**Task requirements**
Search the records for the word "headphones" and report each line that has it.

**Data listing**

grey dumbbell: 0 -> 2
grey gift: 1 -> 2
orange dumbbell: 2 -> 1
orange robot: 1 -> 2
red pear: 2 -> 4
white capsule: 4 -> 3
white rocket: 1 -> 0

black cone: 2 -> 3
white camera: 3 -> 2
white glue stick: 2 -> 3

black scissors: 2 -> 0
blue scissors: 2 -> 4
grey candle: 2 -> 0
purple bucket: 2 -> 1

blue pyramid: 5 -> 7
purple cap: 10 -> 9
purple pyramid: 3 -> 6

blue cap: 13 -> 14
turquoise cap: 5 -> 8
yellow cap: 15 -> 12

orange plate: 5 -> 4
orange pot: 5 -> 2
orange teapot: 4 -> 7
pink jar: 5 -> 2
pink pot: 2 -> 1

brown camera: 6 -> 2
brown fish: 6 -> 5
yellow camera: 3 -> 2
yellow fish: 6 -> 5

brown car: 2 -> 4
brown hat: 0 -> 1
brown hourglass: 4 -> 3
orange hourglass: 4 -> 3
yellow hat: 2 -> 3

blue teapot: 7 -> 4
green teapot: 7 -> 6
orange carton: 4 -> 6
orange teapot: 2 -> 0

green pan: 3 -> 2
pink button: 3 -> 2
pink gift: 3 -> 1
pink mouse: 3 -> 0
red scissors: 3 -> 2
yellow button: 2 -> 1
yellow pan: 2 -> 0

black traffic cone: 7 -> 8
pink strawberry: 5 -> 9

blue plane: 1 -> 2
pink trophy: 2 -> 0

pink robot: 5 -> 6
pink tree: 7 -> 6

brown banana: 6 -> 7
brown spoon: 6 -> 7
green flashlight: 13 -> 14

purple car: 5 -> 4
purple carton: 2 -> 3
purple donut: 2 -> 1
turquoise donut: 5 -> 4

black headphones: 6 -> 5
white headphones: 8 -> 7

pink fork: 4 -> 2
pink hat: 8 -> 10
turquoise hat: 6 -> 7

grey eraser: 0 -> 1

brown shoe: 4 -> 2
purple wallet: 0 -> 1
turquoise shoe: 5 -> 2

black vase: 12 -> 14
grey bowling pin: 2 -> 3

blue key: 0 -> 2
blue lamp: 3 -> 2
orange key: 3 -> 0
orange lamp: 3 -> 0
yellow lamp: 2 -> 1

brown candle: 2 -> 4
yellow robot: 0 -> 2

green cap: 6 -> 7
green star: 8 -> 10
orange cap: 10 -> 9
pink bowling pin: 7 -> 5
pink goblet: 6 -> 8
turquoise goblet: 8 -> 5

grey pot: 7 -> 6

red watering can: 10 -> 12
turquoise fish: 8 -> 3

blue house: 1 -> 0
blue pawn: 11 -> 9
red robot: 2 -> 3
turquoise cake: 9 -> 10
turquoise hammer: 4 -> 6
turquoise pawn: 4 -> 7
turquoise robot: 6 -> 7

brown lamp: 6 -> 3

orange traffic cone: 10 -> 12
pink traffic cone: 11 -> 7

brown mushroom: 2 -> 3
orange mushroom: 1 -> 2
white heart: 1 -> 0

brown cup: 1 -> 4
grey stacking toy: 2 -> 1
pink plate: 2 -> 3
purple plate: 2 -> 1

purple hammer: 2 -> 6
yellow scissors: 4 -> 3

**Response area**
black headphones: 6 -> 5
white headphones: 8 -> 7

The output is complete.